**ACTION ITEM**
Your answer must be an exact transcription of every record.

**PROVIDED ENTRIES**
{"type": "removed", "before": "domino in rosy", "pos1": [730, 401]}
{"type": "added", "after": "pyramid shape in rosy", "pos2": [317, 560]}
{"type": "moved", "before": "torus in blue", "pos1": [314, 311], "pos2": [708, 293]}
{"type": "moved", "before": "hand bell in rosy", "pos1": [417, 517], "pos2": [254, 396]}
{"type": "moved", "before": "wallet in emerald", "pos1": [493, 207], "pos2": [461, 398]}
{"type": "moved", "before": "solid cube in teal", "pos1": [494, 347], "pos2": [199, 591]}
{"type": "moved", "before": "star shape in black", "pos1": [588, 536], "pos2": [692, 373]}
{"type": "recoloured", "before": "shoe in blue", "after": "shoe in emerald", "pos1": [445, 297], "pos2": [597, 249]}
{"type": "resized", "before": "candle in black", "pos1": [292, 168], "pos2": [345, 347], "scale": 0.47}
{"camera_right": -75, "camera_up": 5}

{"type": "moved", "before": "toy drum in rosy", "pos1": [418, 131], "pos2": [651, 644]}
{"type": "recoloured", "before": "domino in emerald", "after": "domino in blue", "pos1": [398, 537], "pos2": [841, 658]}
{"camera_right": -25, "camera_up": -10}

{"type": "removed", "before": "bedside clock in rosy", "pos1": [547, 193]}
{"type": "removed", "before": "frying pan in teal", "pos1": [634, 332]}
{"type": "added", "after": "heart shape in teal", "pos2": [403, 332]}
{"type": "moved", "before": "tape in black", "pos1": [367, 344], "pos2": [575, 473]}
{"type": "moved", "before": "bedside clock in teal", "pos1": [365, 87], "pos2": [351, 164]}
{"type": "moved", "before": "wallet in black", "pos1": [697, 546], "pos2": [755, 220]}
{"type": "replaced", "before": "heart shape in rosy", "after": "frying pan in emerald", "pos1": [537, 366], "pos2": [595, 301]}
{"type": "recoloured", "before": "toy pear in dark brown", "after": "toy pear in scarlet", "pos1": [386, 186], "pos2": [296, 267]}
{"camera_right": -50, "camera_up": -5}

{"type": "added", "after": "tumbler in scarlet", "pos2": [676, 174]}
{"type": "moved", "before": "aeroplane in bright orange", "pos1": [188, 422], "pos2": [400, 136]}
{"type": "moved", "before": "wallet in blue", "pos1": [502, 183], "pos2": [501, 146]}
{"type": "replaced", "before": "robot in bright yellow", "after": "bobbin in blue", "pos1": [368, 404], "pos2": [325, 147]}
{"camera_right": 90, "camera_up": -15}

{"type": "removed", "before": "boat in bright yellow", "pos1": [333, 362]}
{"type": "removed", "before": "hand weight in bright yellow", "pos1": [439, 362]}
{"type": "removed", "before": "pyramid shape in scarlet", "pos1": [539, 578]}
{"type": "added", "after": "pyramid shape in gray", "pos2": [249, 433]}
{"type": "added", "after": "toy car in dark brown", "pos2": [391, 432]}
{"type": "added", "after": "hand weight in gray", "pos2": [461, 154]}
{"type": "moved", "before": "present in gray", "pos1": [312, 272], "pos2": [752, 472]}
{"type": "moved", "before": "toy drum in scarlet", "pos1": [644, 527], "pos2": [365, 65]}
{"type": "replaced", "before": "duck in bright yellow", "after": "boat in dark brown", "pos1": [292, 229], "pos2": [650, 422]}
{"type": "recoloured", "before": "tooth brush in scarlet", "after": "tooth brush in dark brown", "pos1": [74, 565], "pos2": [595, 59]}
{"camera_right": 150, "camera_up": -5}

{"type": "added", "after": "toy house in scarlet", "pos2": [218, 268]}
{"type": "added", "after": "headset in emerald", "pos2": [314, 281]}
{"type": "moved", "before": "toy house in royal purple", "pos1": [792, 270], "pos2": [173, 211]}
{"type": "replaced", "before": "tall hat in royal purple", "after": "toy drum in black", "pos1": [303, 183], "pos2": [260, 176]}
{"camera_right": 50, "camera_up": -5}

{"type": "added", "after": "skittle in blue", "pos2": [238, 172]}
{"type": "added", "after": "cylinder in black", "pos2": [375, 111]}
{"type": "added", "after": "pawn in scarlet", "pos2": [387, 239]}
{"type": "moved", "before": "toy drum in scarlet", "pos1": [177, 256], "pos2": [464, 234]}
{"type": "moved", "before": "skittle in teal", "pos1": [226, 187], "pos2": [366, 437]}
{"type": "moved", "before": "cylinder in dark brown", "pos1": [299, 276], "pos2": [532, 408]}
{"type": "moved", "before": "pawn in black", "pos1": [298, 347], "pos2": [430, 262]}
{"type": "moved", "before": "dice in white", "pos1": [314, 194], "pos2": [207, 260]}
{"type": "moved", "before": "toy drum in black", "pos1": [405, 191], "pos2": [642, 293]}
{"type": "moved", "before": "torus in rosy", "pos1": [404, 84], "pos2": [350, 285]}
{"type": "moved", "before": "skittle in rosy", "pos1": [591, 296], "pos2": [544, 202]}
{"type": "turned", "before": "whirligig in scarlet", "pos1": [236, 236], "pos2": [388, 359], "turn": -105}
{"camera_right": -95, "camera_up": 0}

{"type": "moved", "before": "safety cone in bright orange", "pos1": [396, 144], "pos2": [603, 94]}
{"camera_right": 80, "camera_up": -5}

**SOLUTION TO THIS PROBLEM**
{"type": "removed", "before": "domino in rosy", "pos1": [730, 401]}
{"type": "added", "after": "pyramid shape in rosy", "pos2": [317, 560]}
{"type": "moved", "before": "torus in blue", "pos1": [314, 311], "pos2": [708, 293]}
{"type": "moved", "before": "hand bell in rosy", "pos1": [417, 517], "pos2": [254, 396]}
{"type": "moved", "before": "wallet in emerald", "pos1": [493, 207], "pos2": [461, 398]}
{"type": "moved", "before": "solid cube in teal", "pos1": [494, 347], "pos2": [199, 591]}
{"type": "moved", "before": "star shape in black", "pos1": [588, 536], "pos2": [692, 373]}
{"type": "recoloured", "before": "shoe in blue", "after": "shoe in emerald", "pos1": [445, 297], "pos2": [597, 249]}
{"type": "resized", "before": "candle in black", "pos1": [292, 168], "pos2": [345, 347], "scale": 0.47}
{"camera_right": -75, "camera_up": 5}

{"type": "moved", "before": "toy drum in rosy", "pos1": [418, 131], "pos2": [651, 644]}
{"type": "recoloured", "before": "domino in emerald", "after": "domino in blue", "pos1": [398, 537], "pos2": [841, 658]}
{"camera_right": -25, "camera_up": -10}

{"type": "removed", "before": "bedside clock in rosy", "pos1": [547, 193]}
{"type": "removed", "before": "frying pan in teal", "pos1": [634, 332]}
{"type": "added", "after": "heart shape in teal", "pos2": [403, 332]}
{"type": "moved", "before": "tape in black", "pos1": [367, 344], "pos2": [575, 473]}
{"type": "moved", "before": "bedside clock in teal", "pos1": [365, 87], "pos2": [351, 164]}
{"type": "moved", "before": "wallet in black", "pos1": [697, 546], "pos2": [755, 220]}
{"type": "replaced", "before": "heart shape in rosy", "after": "frying pan in emerald", "pos1": [537, 366], "pos2": [595, 301]}
{"type": "recoloured", "before": "toy pear in dark brown", "after": "toy pear in scarlet", "pos1": [386, 186], "pos2": [296, 267]}
{"camera_right": -50, "camera_up": -5}

{"type": "added", "after": "tumbler in scarlet", "pos2": [676, 174]}
{"type": "moved", "before": "aeroplane in bright orange", "pos1": [188, 422], "pos2": [400, 136]}
{"type": "moved", "before": "wallet in blue", "pos1": [502, 183], "pos2": [501, 146]}
{"type": "replaced", "before": "robot in bright yellow", "after": "bobbin in blue", "pos1": [368, 404], "pos2": [325, 147]}
{"camera_right": 90, "camera_up": -15}

{"type": "removed", "before": "boat in bright yellow", "pos1": [333, 362]}
{"type": "removed", "before": "hand weight in bright yellow", "pos1": [439, 362]}
{"type": "removed", "before": "pyramid shape in scarlet", "pos1": [539, 578]}
{"type": "added", "after": "pyramid shape in gray", "pos2": [249, 433]}
{"type": "added", "after": "toy car in dark brown", "pos2": [391, 432]}
{"type": "added", "after": "hand weight in gray", "pos2": [461, 154]}
{"type": "moved", "before": "present in gray", "pos1": [312, 272], "pos2": [752, 472]}
{"type": "moved", "before": "toy drum in scarlet", "pos1": [644, 527], "pos2": [365, 65]}
{"type": "replaced", "before": "duck in bright yellow", "after": "boat in dark brown", "pos1": [292, 229], "pos2": [650, 422]}
{"type": "recoloured", "before": "tooth brush in scarlet", "after": "tooth brush in dark brown", "pos1": [74, 565], "pos2": [595, 59]}
{"camera_right": 150, "camera_up": -5}

{"type": "added", "after": "toy house in scarlet", "pos2": [218, 268]}
{"type": "added", "after": "headset in emerald", "pos2": [314, 281]}
{"type": "moved", "before": "toy house in royal purple", "pos1": [792, 270], "pos2": [173, 211]}
{"type": "replaced", "before": "tall hat in royal purple", "after": "toy drum in black", "pos1": [303, 183], "pos2": [260, 176]}
{"camera_right": 50, "camera_up": -5}

{"type": "added", "after": "skittle in blue", "pos2": [238, 172]}
{"type": "added", "after": "cylinder in black", "pos2": [375, 111]}
{"type": "added", "after": "pawn in scarlet", "pos2": [387, 239]}
{"type": "moved", "before": "toy drum in scarlet", "pos1": [177, 256], "pos2": [464, 234]}
{"type": "moved", "before": "skittle in teal", "pos1": [226, 187], "pos2": [366, 437]}
{"type": "moved", "before": "cylinder in dark brown", "pos1": [299, 276], "pos2": [532, 408]}
{"type": "moved", "before": "pawn in black", "pos1": [298, 347], "pos2": [430, 262]}
{"type": "moved", "before": "dice in white", "pos1": [314, 194], "pos2": [207, 260]}
{"type": "moved", "before": "toy drum in black", "pos1": [405, 191], "pos2": [642, 293]}
{"type": "moved", "before": "torus in rosy", "pos1": [404, 84], "pos2": [350, 285]}
{"type": "moved", "before": "skittle in rosy", "pos1": [591, 296], "pos2": [544, 202]}
{"type": "turned", "before": "whirligig in scarlet", "pos1": [236, 236], "pos2": [388, 359], "turn": -105}
{"camera_right": -95, "camera_up": 0}

{"type": "moved", "before": "safety cone in bright orange", "pos1": [396, 144], "pos2": [603, 94]}
{"camera_right": 80, "camera_up": -5}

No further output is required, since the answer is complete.